# RAW DATA
"""

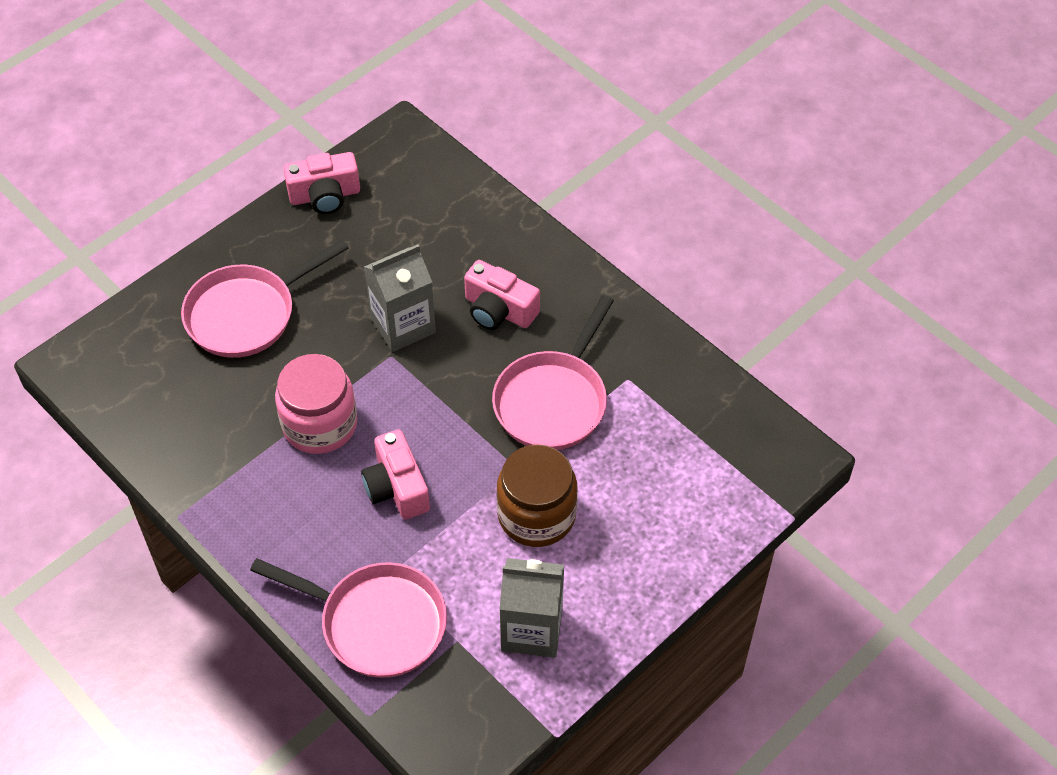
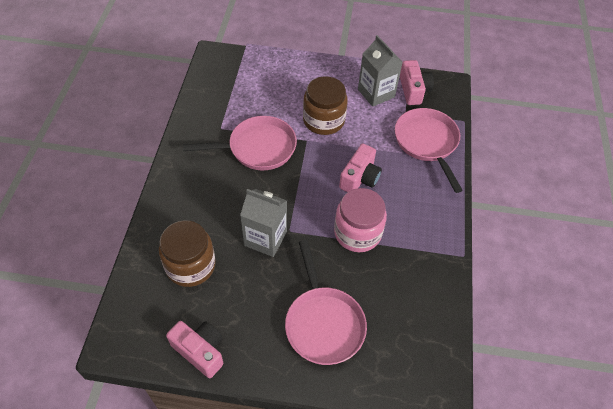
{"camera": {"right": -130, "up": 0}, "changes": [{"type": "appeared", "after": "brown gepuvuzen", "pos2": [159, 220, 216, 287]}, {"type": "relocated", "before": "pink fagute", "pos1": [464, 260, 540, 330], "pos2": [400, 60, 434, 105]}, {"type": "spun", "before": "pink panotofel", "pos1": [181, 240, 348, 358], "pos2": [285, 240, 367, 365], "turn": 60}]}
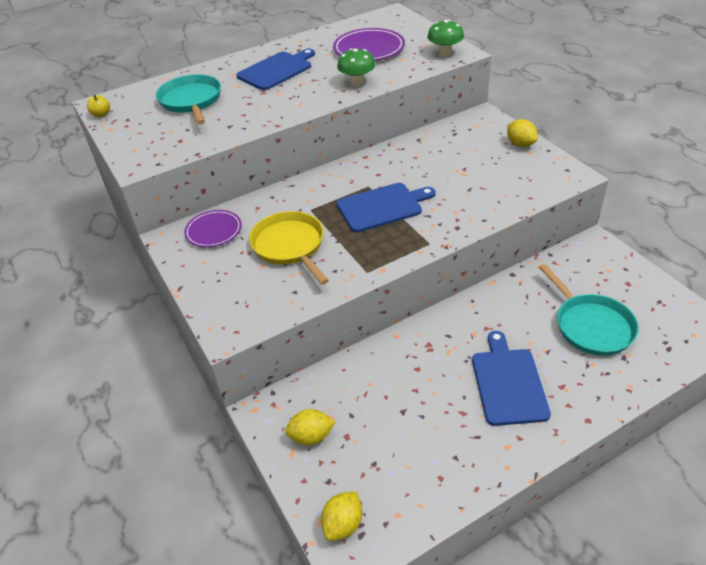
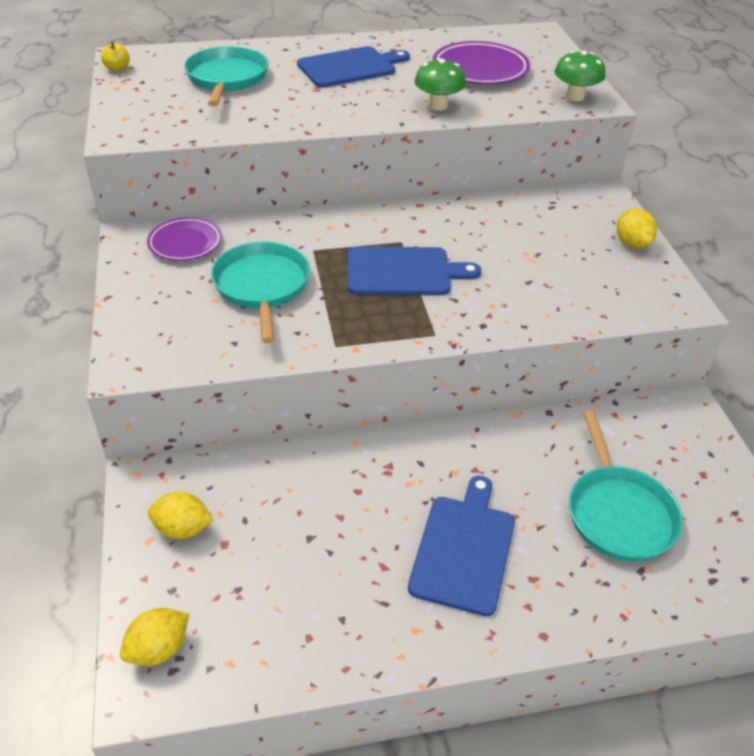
{"camera": {"right": 15, "up": 0}, "changes": [{"type": "colour", "before": "yellow panotofel", "after": "turquoise panotofel", "pos1": [249, 211, 329, 285], "pos2": [211, 241, 310, 343]}]}
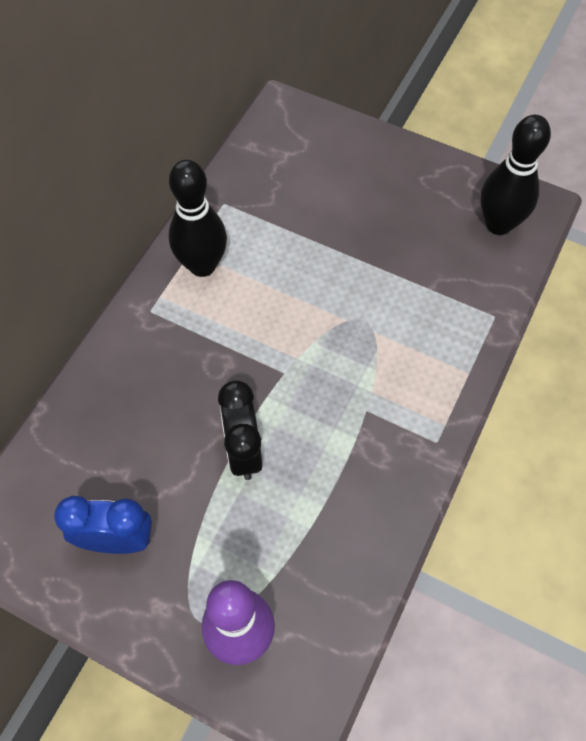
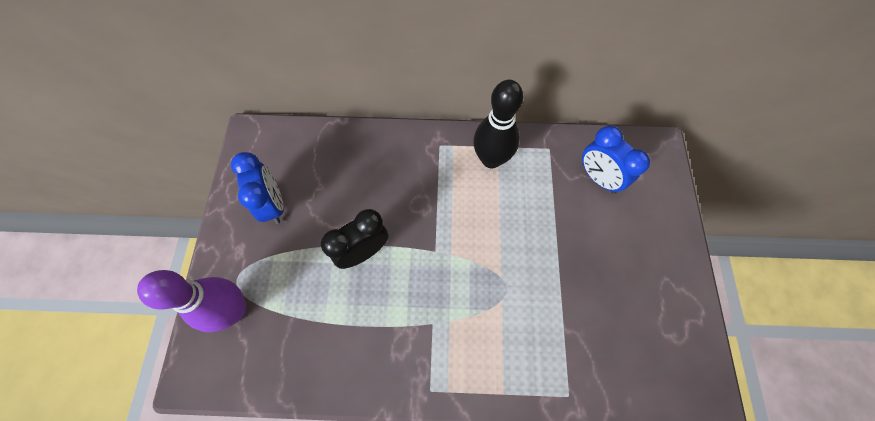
{"camera": {"right": 65, "up": 5}, "changes": [{"type": "missing", "before": "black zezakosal", "pos1": [481, 115, 551, 235]}, {"type": "appeared", "after": "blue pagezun", "pos2": [582, 126, 650, 194]}]}
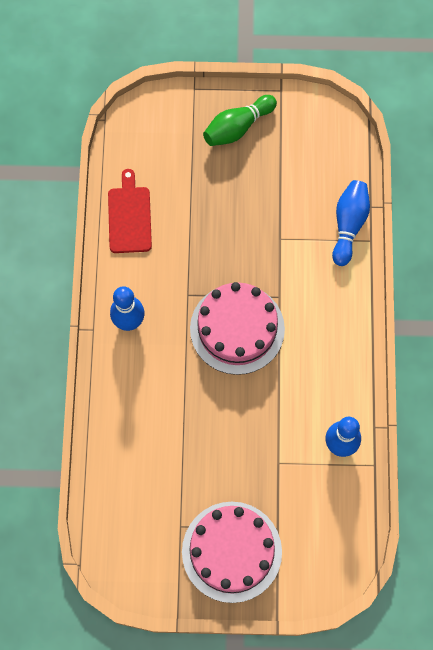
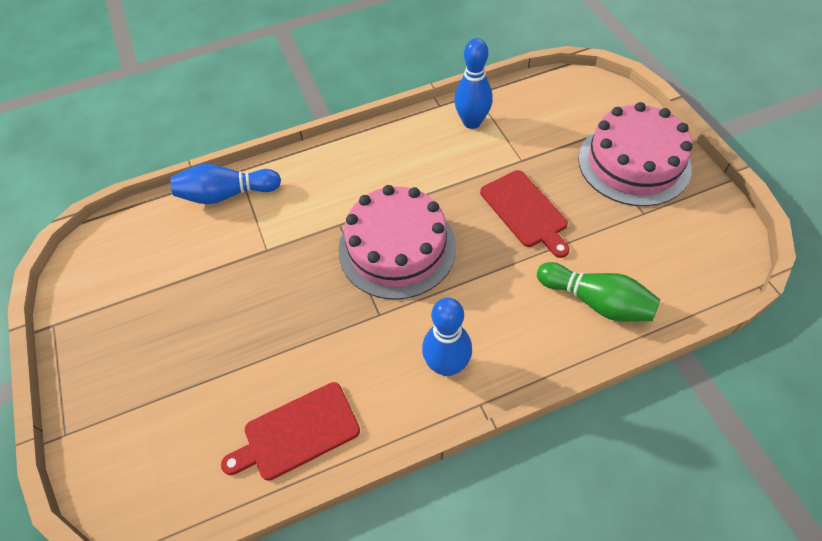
{"camera": {"right": -110, "up": -15}, "changes": [{"type": "appeared", "after": "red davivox", "pos2": [480, 170, 570, 258]}, {"type": "relocated", "before": "green zezakosal", "pos1": [203, 95, 277, 146], "pos2": [537, 262, 660, 322]}]}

"""

# TASK TO CARRY OUT
Would you please copy all lines in the data that contain the word "zezakosal"?

# RESULT BELOW
{"camera": {"right": 65, "up": 5}, "changes": [{"type": "missing", "before": "black zezakosal", "pos1": [481, 115, 551, 235]}, {"type": "appeared", "after": "blue pagezun", "pos2": [582, 126, 650, 194]}]}
{"camera": {"right": -110, "up": -15}, "changes": [{"type": "appeared", "after": "red davivox", "pos2": [480, 170, 570, 258]}, {"type": "relocated", "before": "green zezakosal", "pos1": [203, 95, 277, 146], "pos2": [537, 262, 660, 322]}]}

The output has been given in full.